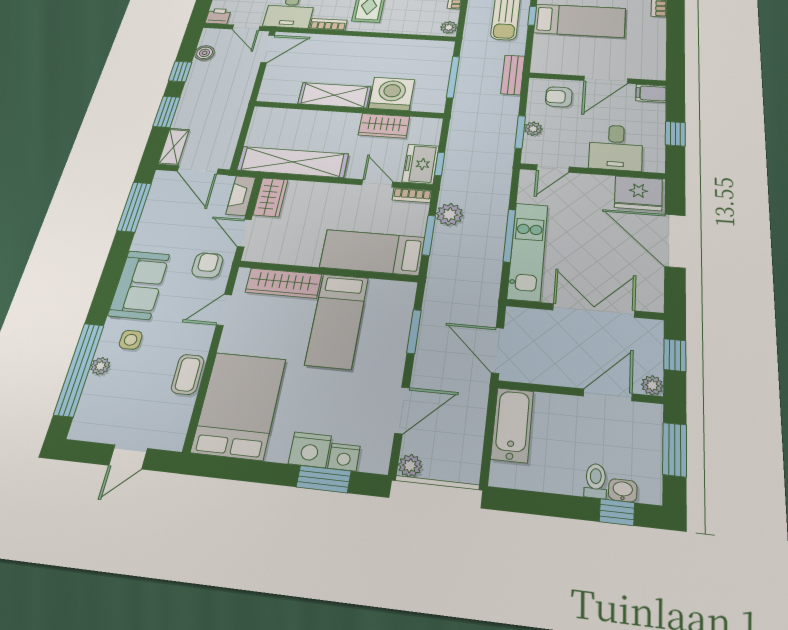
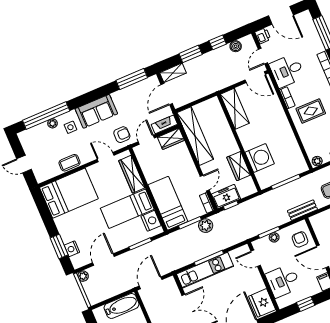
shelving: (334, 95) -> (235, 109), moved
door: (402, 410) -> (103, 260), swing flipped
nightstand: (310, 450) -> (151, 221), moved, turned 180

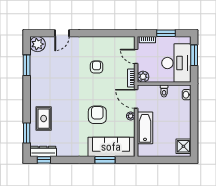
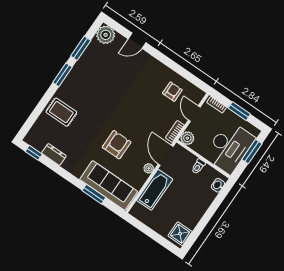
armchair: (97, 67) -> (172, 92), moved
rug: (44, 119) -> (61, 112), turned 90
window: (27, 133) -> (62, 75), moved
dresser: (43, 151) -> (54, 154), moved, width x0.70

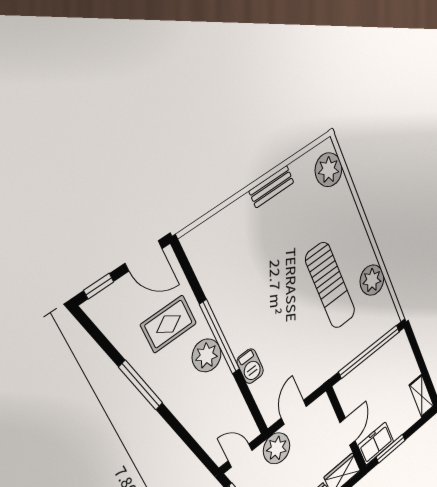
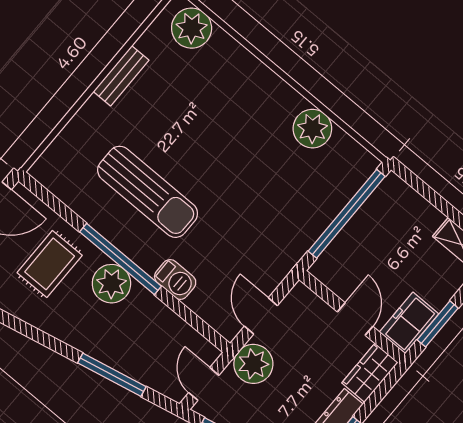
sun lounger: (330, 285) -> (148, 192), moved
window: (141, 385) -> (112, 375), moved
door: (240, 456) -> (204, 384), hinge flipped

▬▬▬

■ HOW TO COMPLETE THIS TASK:
For this task, copy exactly the line with "window: (141, 385) -> (112, 375), moved" and the lines that come after it, stopping at the end of the material above.

■ SOLUTION TO THIS TASK:
window: (141, 385) -> (112, 375), moved
door: (240, 456) -> (204, 384), hinge flipped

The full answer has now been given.